• **EXERCISE INSTRUCTIONS**
Reproduce every row below verbatim, keeping each on its own line and in the same order.

• **EXTRACTED INFORMATION**
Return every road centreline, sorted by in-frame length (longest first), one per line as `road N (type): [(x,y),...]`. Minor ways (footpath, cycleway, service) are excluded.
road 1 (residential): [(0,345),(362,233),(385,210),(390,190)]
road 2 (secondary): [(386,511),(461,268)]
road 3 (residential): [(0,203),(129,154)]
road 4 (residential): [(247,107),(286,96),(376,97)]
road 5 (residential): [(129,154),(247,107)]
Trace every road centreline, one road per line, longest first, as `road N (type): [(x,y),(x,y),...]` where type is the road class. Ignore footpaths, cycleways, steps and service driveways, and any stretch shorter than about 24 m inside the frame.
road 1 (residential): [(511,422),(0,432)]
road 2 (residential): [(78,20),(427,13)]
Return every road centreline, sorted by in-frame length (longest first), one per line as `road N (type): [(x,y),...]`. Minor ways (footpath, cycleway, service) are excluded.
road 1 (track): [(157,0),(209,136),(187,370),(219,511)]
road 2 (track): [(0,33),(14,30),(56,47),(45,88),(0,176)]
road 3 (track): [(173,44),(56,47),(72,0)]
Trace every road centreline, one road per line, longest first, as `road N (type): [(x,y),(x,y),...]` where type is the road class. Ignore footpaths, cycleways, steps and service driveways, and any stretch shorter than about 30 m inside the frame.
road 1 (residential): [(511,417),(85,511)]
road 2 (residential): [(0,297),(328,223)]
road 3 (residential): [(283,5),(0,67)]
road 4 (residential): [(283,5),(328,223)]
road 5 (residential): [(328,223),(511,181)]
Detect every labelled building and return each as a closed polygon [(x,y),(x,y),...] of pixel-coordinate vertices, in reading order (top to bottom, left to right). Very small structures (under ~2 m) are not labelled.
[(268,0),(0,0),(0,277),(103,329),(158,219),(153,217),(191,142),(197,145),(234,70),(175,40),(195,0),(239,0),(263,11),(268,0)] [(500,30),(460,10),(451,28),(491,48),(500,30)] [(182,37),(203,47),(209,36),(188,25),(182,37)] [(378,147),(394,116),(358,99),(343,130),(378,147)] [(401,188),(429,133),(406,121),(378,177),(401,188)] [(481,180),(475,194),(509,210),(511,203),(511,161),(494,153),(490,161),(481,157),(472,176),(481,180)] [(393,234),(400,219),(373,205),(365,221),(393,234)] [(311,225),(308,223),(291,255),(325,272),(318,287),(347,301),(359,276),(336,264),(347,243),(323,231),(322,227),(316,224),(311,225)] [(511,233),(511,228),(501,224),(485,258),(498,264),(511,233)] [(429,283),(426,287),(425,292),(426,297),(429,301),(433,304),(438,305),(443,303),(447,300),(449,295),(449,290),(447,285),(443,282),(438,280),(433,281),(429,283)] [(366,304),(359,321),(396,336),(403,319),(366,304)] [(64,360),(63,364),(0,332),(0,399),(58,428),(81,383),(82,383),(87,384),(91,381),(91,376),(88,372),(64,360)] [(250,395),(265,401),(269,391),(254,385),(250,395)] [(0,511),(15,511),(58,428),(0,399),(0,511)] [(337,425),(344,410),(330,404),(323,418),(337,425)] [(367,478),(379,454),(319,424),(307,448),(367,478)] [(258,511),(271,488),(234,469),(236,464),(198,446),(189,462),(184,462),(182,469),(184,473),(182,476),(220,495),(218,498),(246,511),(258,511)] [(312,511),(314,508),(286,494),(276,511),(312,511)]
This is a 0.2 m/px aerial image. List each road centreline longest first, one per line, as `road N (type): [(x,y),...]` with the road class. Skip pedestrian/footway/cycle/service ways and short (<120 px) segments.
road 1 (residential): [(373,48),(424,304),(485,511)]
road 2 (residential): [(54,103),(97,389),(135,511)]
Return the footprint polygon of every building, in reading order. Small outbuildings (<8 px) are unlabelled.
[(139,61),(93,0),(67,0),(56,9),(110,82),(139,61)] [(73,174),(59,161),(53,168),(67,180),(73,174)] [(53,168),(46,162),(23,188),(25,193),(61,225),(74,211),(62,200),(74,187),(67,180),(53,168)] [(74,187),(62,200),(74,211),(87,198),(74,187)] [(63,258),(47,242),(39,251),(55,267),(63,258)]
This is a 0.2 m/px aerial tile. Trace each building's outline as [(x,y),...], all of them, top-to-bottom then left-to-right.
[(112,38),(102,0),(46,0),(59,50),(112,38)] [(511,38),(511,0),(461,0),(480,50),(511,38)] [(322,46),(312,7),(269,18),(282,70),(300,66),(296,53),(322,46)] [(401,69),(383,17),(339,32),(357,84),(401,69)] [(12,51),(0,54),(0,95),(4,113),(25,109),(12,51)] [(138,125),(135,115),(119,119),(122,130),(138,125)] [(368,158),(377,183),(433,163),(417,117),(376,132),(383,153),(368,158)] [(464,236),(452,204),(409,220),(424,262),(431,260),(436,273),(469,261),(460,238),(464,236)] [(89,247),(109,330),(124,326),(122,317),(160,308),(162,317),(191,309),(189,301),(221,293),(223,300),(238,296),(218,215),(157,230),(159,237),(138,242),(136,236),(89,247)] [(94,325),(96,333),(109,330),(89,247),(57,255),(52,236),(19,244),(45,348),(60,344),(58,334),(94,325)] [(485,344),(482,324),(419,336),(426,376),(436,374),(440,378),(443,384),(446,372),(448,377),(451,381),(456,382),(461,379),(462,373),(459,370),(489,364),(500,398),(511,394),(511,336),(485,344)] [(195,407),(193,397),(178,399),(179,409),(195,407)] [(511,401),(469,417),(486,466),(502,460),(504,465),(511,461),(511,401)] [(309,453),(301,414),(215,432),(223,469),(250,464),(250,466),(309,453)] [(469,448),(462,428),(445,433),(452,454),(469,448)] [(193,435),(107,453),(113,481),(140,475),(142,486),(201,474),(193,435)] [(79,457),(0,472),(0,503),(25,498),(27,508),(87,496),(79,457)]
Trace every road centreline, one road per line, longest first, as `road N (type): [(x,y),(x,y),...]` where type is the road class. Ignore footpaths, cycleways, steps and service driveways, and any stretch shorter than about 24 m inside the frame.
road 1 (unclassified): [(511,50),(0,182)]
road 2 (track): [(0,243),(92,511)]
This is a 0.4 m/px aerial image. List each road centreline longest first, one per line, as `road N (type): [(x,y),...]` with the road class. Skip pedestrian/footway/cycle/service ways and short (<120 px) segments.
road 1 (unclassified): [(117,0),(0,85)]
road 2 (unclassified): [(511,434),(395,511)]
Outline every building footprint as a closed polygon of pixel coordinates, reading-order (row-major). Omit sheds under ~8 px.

• **EXERCISE ANSWER**
Return every road centreline, sorted by in-frame length (longest first), one per line as `road N (type): [(x,y),...]`. Minor ways (footpath, cycleway, service) are excluded.
road 1 (residential): [(0,345),(362,233),(385,210),(390,190)]
road 2 (secondary): [(386,511),(461,268)]
road 3 (residential): [(0,203),(129,154)]
road 4 (residential): [(247,107),(286,96),(376,97)]
road 5 (residential): [(129,154),(247,107)]
Trace every road centreline, one road per line, longest first, as `road N (type): [(x,y),(x,y),...]` where type is the road class. Ignore footpaths, cycleways, steps and service driveways, and any stretch shorter than about 24 m inside the frame.
road 1 (residential): [(511,422),(0,432)]
road 2 (residential): [(78,20),(427,13)]
Return every road centreline, sorted by in-frame length (longest first), one per line as `road N (type): [(x,y),...]`. Minor ways (footpath, cycleway, service) are excluded.
road 1 (track): [(157,0),(209,136),(187,370),(219,511)]
road 2 (track): [(0,33),(14,30),(56,47),(45,88),(0,176)]
road 3 (track): [(173,44),(56,47),(72,0)]
Trace every road centreline, one road per line, longest first, as `road N (type): [(x,y),(x,y),...]` where type is the road class. Ignore footpaths, cycleways, steps and service driveways, and any stretch shorter than about 30 m inside the frame.
road 1 (residential): [(511,417),(85,511)]
road 2 (residential): [(0,297),(328,223)]
road 3 (residential): [(283,5),(0,67)]
road 4 (residential): [(283,5),(328,223)]
road 5 (residential): [(328,223),(511,181)]
Detect every labelled building and return each as a closed polygon [(x,y),(x,y),...] of pixel-coordinate vertices, in reading order (top to bottom, left to right). Very small structures (under ~2 m) are not labelled.
[(268,0),(0,0),(0,277),(103,329),(158,219),(153,217),(191,142),(197,145),(234,70),(175,40),(195,0),(239,0),(263,11),(268,0)] [(500,30),(460,10),(451,28),(491,48),(500,30)] [(182,37),(203,47),(209,36),(188,25),(182,37)] [(378,147),(394,116),(358,99),(343,130),(378,147)] [(401,188),(429,133),(406,121),(378,177),(401,188)] [(481,180),(475,194),(509,210),(511,203),(511,161),(494,153),(490,161),(481,157),(472,176),(481,180)] [(393,234),(400,219),(373,205),(365,221),(393,234)] [(311,225),(308,223),(291,255),(325,272),(318,287),(347,301),(359,276),(336,264),(347,243),(323,231),(322,227),(316,224),(311,225)] [(511,233),(511,228),(501,224),(485,258),(498,264),(511,233)] [(429,283),(426,287),(425,292),(426,297),(429,301),(433,304),(438,305),(443,303),(447,300),(449,295),(449,290),(447,285),(443,282),(438,280),(433,281),(429,283)] [(366,304),(359,321),(396,336),(403,319),(366,304)] [(64,360),(63,364),(0,332),(0,399),(58,428),(81,383),(82,383),(87,384),(91,381),(91,376),(88,372),(64,360)] [(250,395),(265,401),(269,391),(254,385),(250,395)] [(0,511),(15,511),(58,428),(0,399),(0,511)] [(337,425),(344,410),(330,404),(323,418),(337,425)] [(367,478),(379,454),(319,424),(307,448),(367,478)] [(258,511),(271,488),(234,469),(236,464),(198,446),(189,462),(184,462),(182,469),(184,473),(182,476),(220,495),(218,498),(246,511),(258,511)] [(312,511),(314,508),(286,494),(276,511),(312,511)]
This is a 0.2 m/px aerial image. List each road centreline longest first, one per line, as `road N (type): [(x,y),...]` with the road class. Skip pedestrian/footway/cycle/service ways and short (<120 px) segments.
road 1 (residential): [(373,48),(424,304),(485,511)]
road 2 (residential): [(54,103),(97,389),(135,511)]
Return the footprint polygon of every building, in reading order. Small outbuildings (<8 px) are unlabelled.
[(139,61),(93,0),(67,0),(56,9),(110,82),(139,61)] [(73,174),(59,161),(53,168),(67,180),(73,174)] [(53,168),(46,162),(23,188),(25,193),(61,225),(74,211),(62,200),(74,187),(67,180),(53,168)] [(74,187),(62,200),(74,211),(87,198),(74,187)] [(63,258),(47,242),(39,251),(55,267),(63,258)]
This is a 0.2 m/px aerial tile. Trace each building's outline as [(x,y),...], all of them, top-to-bottom then left-to-right.
[(112,38),(102,0),(46,0),(59,50),(112,38)] [(511,38),(511,0),(461,0),(480,50),(511,38)] [(322,46),(312,7),(269,18),(282,70),(300,66),(296,53),(322,46)] [(401,69),(383,17),(339,32),(357,84),(401,69)] [(12,51),(0,54),(0,95),(4,113),(25,109),(12,51)] [(138,125),(135,115),(119,119),(122,130),(138,125)] [(368,158),(377,183),(433,163),(417,117),(376,132),(383,153),(368,158)] [(464,236),(452,204),(409,220),(424,262),(431,260),(436,273),(469,261),(460,238),(464,236)] [(89,247),(109,330),(124,326),(122,317),(160,308),(162,317),(191,309),(189,301),(221,293),(223,300),(238,296),(218,215),(157,230),(159,237),(138,242),(136,236),(89,247)] [(94,325),(96,333),(109,330),(89,247),(57,255),(52,236),(19,244),(45,348),(60,344),(58,334),(94,325)] [(485,344),(482,324),(419,336),(426,376),(436,374),(440,378),(443,384),(446,372),(448,377),(451,381),(456,382),(461,379),(462,373),(459,370),(489,364),(500,398),(511,394),(511,336),(485,344)] [(195,407),(193,397),(178,399),(179,409),(195,407)] [(511,401),(469,417),(486,466),(502,460),(504,465),(511,461),(511,401)] [(309,453),(301,414),(215,432),(223,469),(250,464),(250,466),(309,453)] [(469,448),(462,428),(445,433),(452,454),(469,448)] [(193,435),(107,453),(113,481),(140,475),(142,486),(201,474),(193,435)] [(79,457),(0,472),(0,503),(25,498),(27,508),(87,496),(79,457)]
Trace every road centreline, one road per line, longest first, as `road N (type): [(x,y),(x,y),...]` where type is the road class. Ignore footpaths, cycleways, steps and service driveways, and any stretch shorter than about 24 m inside the frame.
road 1 (unclassified): [(511,50),(0,182)]
road 2 (track): [(0,243),(92,511)]
This is a 0.4 m/px aerial image. List each road centreline longest first, one per line, as `road N (type): [(x,y),...]` with the road class. Skip pedestrian/footway/cycle/service ways and short (<120 px) segments.
road 1 (unclassified): [(117,0),(0,85)]
road 2 (unclassified): [(511,434),(395,511)]
Outline every building footprint as a closed polygon of pixel coordinates, reading-order (row-major). Omit sheds under ~8 px.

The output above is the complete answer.